━━ Dataset content ━━

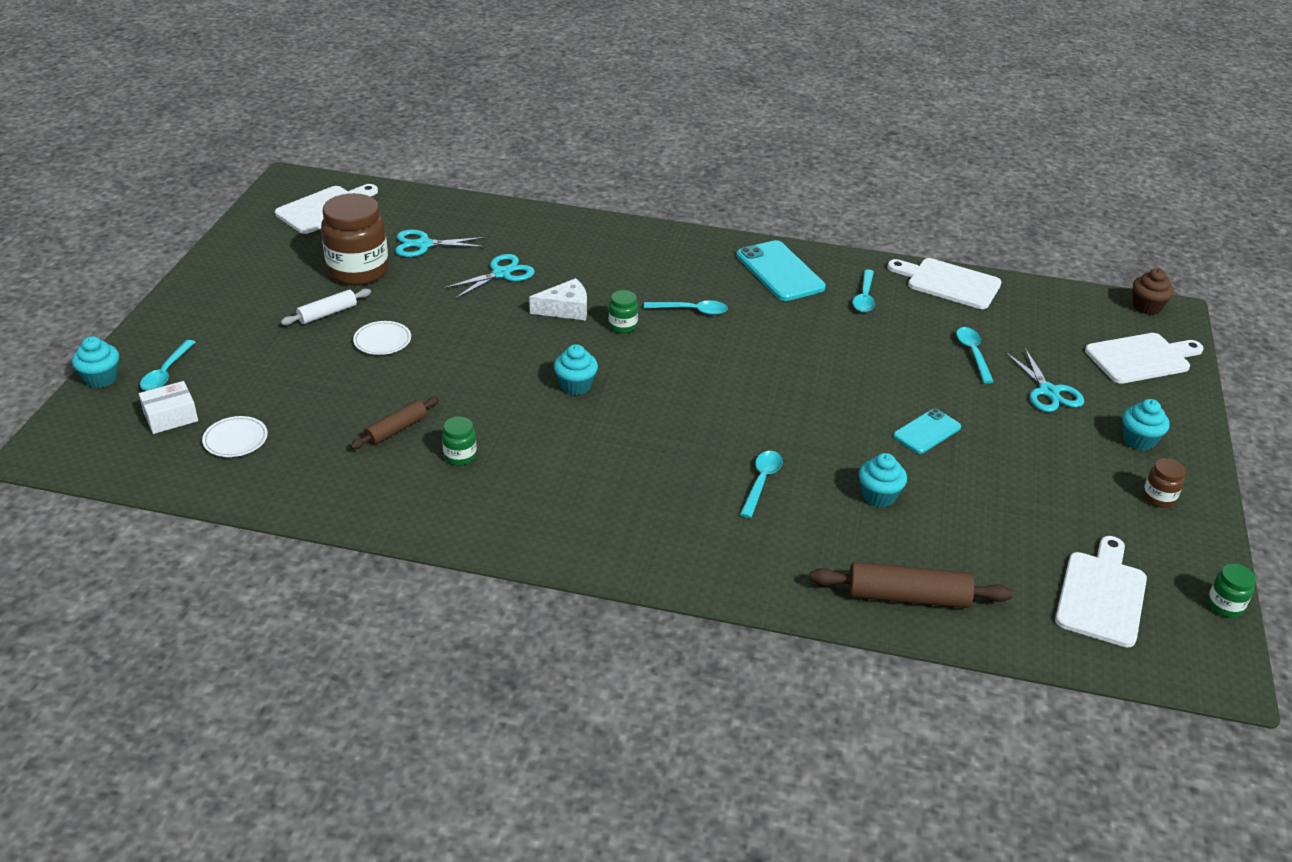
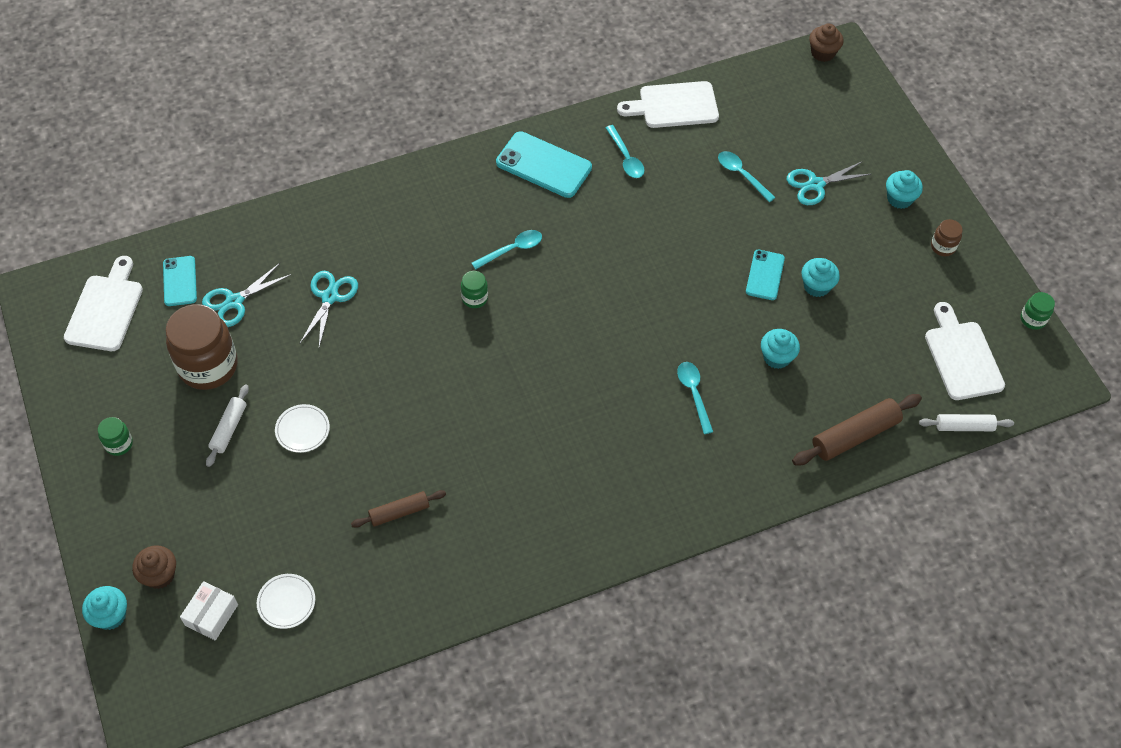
camera: 35 degrees left, 20 degrees up
(166, 373) = (159, 575): turquoise spoon -> brown cupcake
(396, 429) = (399, 512): brown rolling pin -> brown rolling pin turned 60 degrees clockwise
(398, 217) = (180, 281): none -> turquoise phone
(460, 456) = (469, 506): green jar -> green jar (119, 444)
(565, 309) = (415, 306): white cheese -> none
(575, 386) = (492, 383): turquoise cupcake -> turquoise cupcake (816, 286)
(1048, 392) = (815, 185): turquoise scissors -> turquoise scissors turned 120 degrees clockwise
(1050, 654) = (964, 426): none -> white rolling pin
(1141, 358) = (852, 112): white cutting board -> none

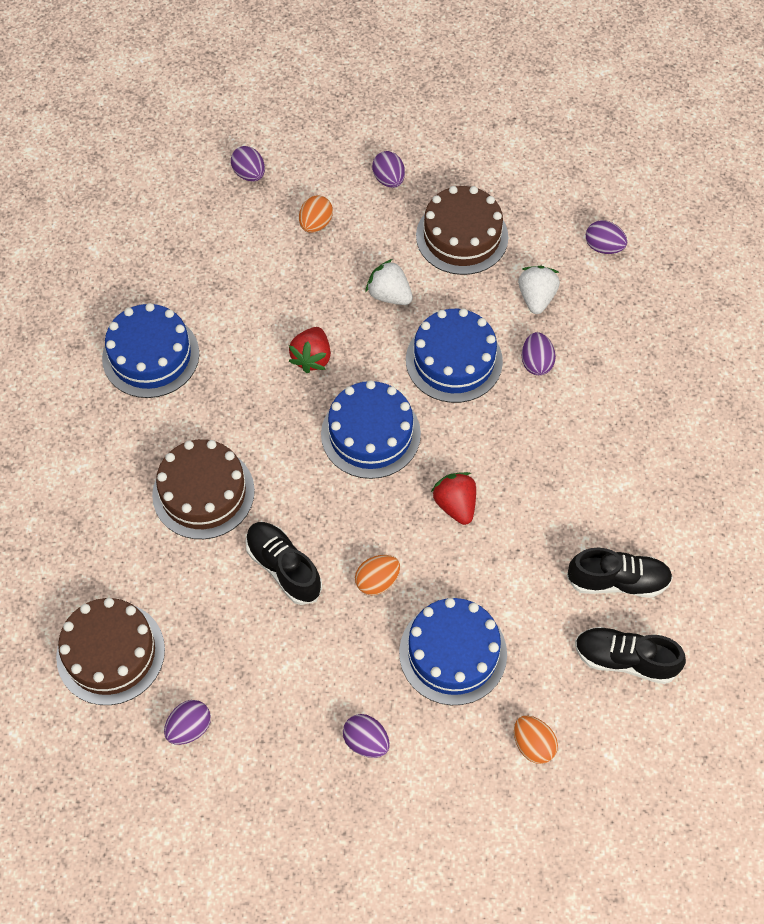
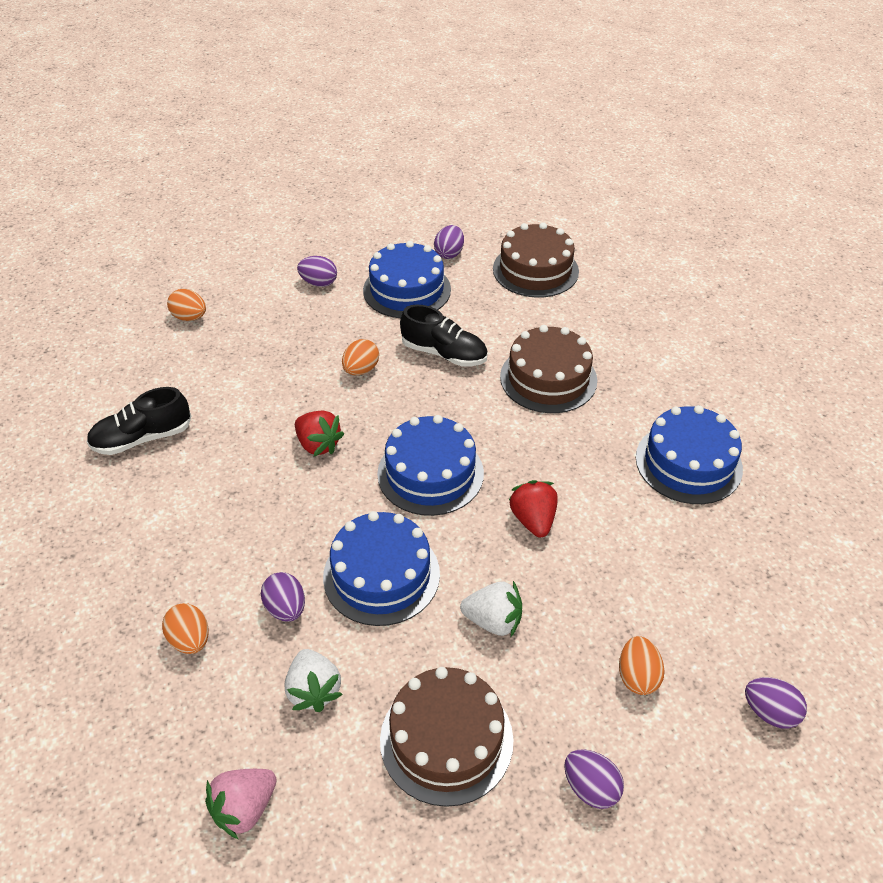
camera: 155 degrees right, 15 degrees down
(453, 653) = (275, 347): blue cake -> blue cake (407, 290)
(603, 247) = (244, 808): purple egg -> pink strawberry
(614, 366) = (190, 640): none -> orange egg
(625, 660) = (124, 387): black shoe -> none

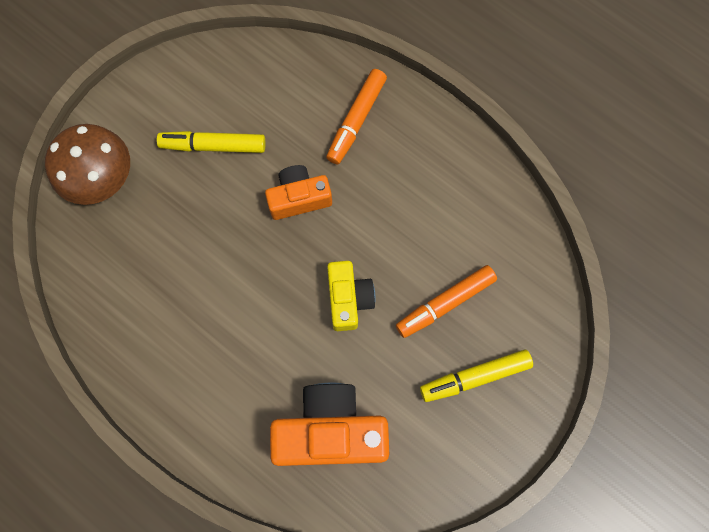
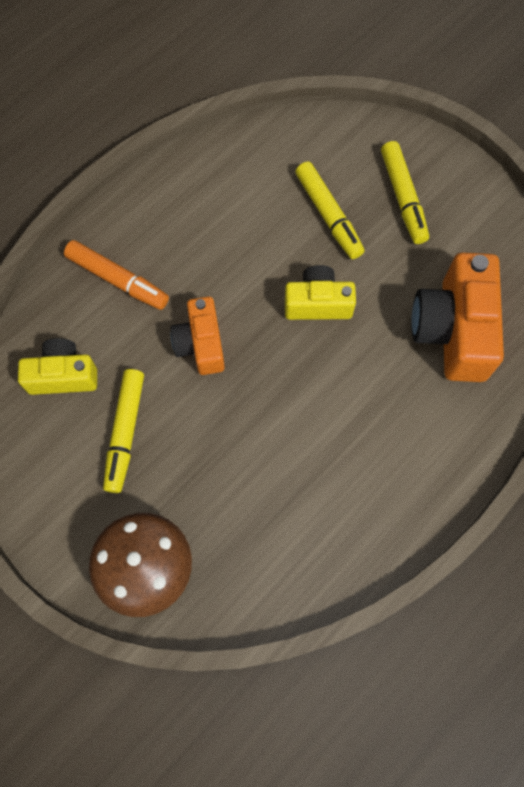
camera: 85 degrees left, 5 degrees down
(262, 89) = (63, 375): none -> yellow camera
(445, 303) = (328, 215): orange marker -> yellow marker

━━━

Work item |
Apart from its pictures, the data is to be repeated exactly.

Answer to this exercise |
camera: 35 degrees left, 20 degrees up
(166, 373) = (159, 575): turquoise spoon -> brown cupcake
(396, 429) = (399, 512): brown rolling pin -> brown rolling pin turned 60 degrees clockwise
(398, 217) = (180, 281): none -> turquoise phone
(460, 456) = (469, 506): green jar -> green jar (119, 444)
(565, 309) = (415, 306): white cheese -> none
(575, 386) = (492, 383): turquoise cupcake -> turquoise cupcake (816, 286)
(1048, 392) = (815, 185): turquoise scissors -> turquoise scissors turned 120 degrees clockwise
(1050, 654) = (964, 426): none -> white rolling pin
(1141, 358) = (852, 112): white cutting board -> none

camera: 155 degrees right, 15 degrees down
(453, 653) = (275, 347): blue cake -> blue cake (407, 290)
(603, 247) = (244, 808): purple egg -> pink strawberry
(614, 366) = (190, 640): none -> orange egg
(625, 660) = (124, 387): black shoe -> none

camera: 85 degrees left, 5 degrees down
(262, 89) = (63, 375): none -> yellow camera
(445, 303) = (328, 215): orange marker -> yellow marker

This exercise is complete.